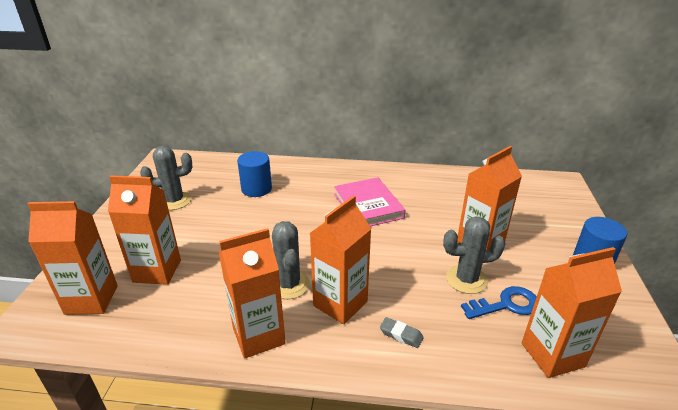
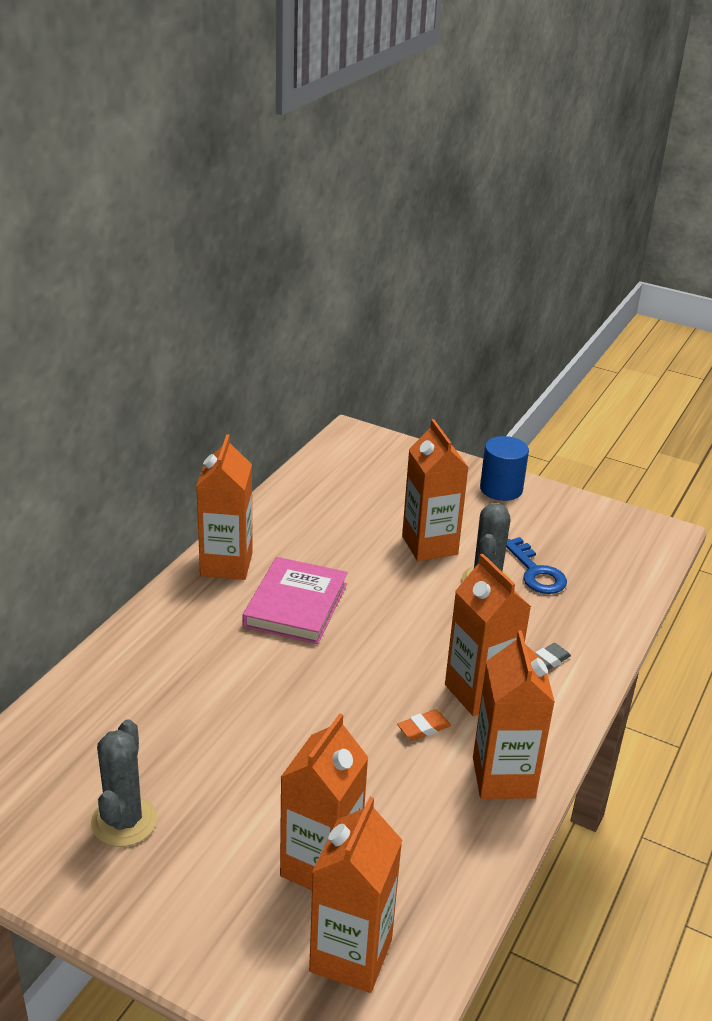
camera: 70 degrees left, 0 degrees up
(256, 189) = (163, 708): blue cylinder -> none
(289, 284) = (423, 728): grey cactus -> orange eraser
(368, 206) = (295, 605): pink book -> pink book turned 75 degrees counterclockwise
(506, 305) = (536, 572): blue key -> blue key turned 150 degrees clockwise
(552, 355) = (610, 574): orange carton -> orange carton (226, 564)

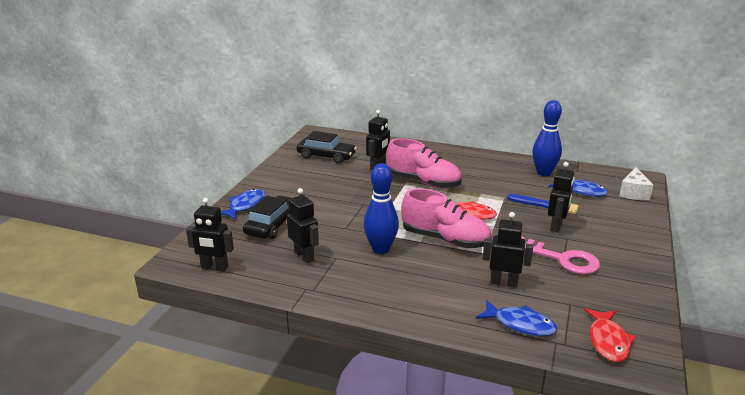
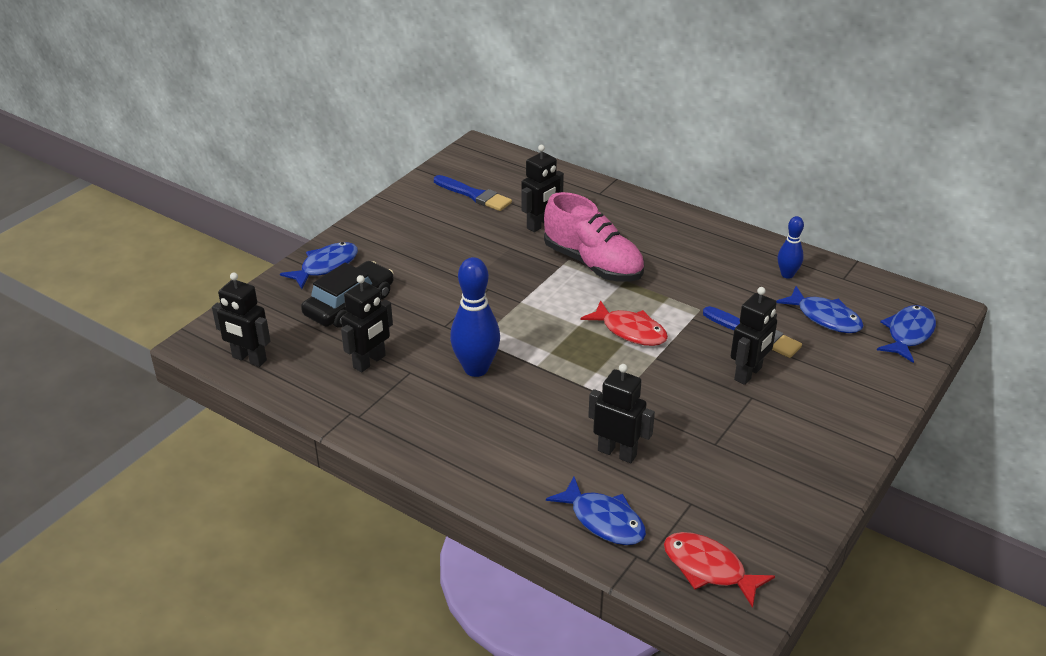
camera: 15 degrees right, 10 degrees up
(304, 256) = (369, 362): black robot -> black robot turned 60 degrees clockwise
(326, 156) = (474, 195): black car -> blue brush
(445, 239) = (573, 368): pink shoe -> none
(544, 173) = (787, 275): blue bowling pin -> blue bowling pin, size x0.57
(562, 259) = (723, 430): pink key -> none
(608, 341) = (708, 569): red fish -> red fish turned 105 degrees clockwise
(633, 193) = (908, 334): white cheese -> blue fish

● ● ● ● ● ● ●

- **Your goal**
The pictures should be dropped, and every line above should be set down again exactly.

- **Answer**
camera: 70 degrees left, 0 degrees up
(256, 189) = (163, 708): blue cylinder -> none
(289, 284) = (423, 728): grey cactus -> orange eraser
(368, 206) = (295, 605): pink book -> pink book turned 75 degrees counterclockwise
(506, 305) = (536, 572): blue key -> blue key turned 150 degrees clockwise
(552, 355) = (610, 574): orange carton -> orange carton (226, 564)

camera: 15 degrees right, 10 degrees up
(304, 256) = (369, 362): black robot -> black robot turned 60 degrees clockwise
(326, 156) = (474, 195): black car -> blue brush
(445, 239) = (573, 368): pink shoe -> none
(544, 173) = (787, 275): blue bowling pin -> blue bowling pin, size x0.57
(562, 259) = (723, 430): pink key -> none
(608, 341) = (708, 569): red fish -> red fish turned 105 degrees clockwise
(633, 193) = (908, 334): white cheese -> blue fish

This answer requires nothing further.